RECORD SET.

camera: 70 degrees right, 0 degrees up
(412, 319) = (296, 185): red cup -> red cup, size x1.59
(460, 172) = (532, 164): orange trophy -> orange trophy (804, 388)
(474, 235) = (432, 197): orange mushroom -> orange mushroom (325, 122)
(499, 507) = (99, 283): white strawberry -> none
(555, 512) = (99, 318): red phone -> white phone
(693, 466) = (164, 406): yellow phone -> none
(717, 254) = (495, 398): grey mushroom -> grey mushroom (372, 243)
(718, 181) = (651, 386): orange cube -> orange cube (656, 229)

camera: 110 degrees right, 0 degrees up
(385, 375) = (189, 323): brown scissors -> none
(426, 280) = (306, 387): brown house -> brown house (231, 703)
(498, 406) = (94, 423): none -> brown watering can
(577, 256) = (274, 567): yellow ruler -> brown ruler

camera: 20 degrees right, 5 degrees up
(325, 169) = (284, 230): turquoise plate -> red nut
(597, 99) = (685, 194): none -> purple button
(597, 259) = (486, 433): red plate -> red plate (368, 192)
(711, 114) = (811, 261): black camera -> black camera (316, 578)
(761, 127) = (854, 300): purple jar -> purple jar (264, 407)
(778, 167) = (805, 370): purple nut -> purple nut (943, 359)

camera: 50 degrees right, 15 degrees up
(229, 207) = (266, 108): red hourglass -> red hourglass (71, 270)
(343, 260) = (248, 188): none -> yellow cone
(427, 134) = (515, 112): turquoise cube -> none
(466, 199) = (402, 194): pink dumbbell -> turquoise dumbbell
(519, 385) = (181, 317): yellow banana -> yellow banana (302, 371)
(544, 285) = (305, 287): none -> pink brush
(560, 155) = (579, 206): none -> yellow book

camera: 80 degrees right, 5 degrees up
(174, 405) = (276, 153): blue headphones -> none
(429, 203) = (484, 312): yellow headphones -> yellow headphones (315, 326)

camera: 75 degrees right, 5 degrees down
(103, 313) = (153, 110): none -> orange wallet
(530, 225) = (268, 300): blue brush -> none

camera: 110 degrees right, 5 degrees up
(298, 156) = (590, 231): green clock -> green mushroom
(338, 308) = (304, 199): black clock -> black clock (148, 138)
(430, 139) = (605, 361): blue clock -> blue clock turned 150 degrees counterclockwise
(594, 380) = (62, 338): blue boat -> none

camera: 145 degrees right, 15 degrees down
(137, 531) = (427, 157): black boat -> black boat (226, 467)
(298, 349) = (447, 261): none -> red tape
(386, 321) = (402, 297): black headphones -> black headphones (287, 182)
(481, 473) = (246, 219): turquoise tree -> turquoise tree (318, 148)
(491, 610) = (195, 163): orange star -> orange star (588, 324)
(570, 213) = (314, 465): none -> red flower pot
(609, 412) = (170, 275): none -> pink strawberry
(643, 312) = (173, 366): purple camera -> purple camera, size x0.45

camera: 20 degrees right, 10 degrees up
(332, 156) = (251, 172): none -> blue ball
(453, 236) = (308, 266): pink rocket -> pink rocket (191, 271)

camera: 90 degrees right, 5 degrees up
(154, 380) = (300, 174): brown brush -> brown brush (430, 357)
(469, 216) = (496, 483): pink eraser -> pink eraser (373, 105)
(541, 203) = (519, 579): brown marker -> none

WHAT IS REQUIRED.
Copy out the records in full, matching every line character for character.

ANSWER SECTION.
camera: 70 degrees right, 0 degrees up
(412, 319) = (296, 185): red cup -> red cup, size x1.59
(460, 172) = (532, 164): orange trophy -> orange trophy (804, 388)
(474, 235) = (432, 197): orange mushroom -> orange mushroom (325, 122)
(499, 507) = (99, 283): white strawberry -> none
(555, 512) = (99, 318): red phone -> white phone
(693, 466) = (164, 406): yellow phone -> none
(717, 254) = (495, 398): grey mushroom -> grey mushroom (372, 243)
(718, 181) = (651, 386): orange cube -> orange cube (656, 229)

camera: 110 degrees right, 0 degrees up
(385, 375) = (189, 323): brown scissors -> none
(426, 280) = (306, 387): brown house -> brown house (231, 703)
(498, 406) = (94, 423): none -> brown watering can
(577, 256) = (274, 567): yellow ruler -> brown ruler

camera: 20 degrees right, 5 degrees up
(325, 169) = (284, 230): turquoise plate -> red nut
(597, 99) = (685, 194): none -> purple button
(597, 259) = (486, 433): red plate -> red plate (368, 192)
(711, 114) = (811, 261): black camera -> black camera (316, 578)
(761, 127) = (854, 300): purple jar -> purple jar (264, 407)
(778, 167) = (805, 370): purple nut -> purple nut (943, 359)

camera: 50 degrees right, 15 degrees up
(229, 207) = (266, 108): red hourglass -> red hourglass (71, 270)
(343, 260) = (248, 188): none -> yellow cone
(427, 134) = (515, 112): turquoise cube -> none
(466, 199) = (402, 194): pink dumbbell -> turquoise dumbbell
(519, 385) = (181, 317): yellow banana -> yellow banana (302, 371)
(544, 285) = (305, 287): none -> pink brush
(560, 155) = (579, 206): none -> yellow book

camera: 80 degrees right, 5 degrees up
(174, 405) = (276, 153): blue headphones -> none
(429, 203) = (484, 312): yellow headphones -> yellow headphones (315, 326)

camera: 75 degrees right, 5 degrees down
(103, 313) = (153, 110): none -> orange wallet
(530, 225) = (268, 300): blue brush -> none

camera: 110 degrees right, 5 degrees up
(298, 156) = (590, 231): green clock -> green mushroom
(338, 308) = (304, 199): black clock -> black clock (148, 138)
(430, 139) = (605, 361): blue clock -> blue clock turned 150 degrees counterclockwise
(594, 380) = (62, 338): blue boat -> none

camera: 145 degrees right, 15 degrees down
(137, 531) = (427, 157): black boat -> black boat (226, 467)
(298, 349) = (447, 261): none -> red tape
(386, 321) = (402, 297): black headphones -> black headphones (287, 182)
(481, 473) = (246, 219): turquoise tree -> turquoise tree (318, 148)
(491, 610) = (195, 163): orange star -> orange star (588, 324)
(570, 213) = (314, 465): none -> red flower pot
(609, 412) = (170, 275): none -> pink strawberry
(643, 312) = (173, 366): purple camera -> purple camera, size x0.45

camera: 20 degrees right, 10 degrees up
(332, 156) = (251, 172): none -> blue ball
(453, 236) = (308, 266): pink rocket -> pink rocket (191, 271)

camera: 90 degrees right, 5 degrees up
(154, 380) = (300, 174): brown brush -> brown brush (430, 357)
(469, 216) = (496, 483): pink eraser -> pink eraser (373, 105)
(541, 203) = (519, 579): brown marker -> none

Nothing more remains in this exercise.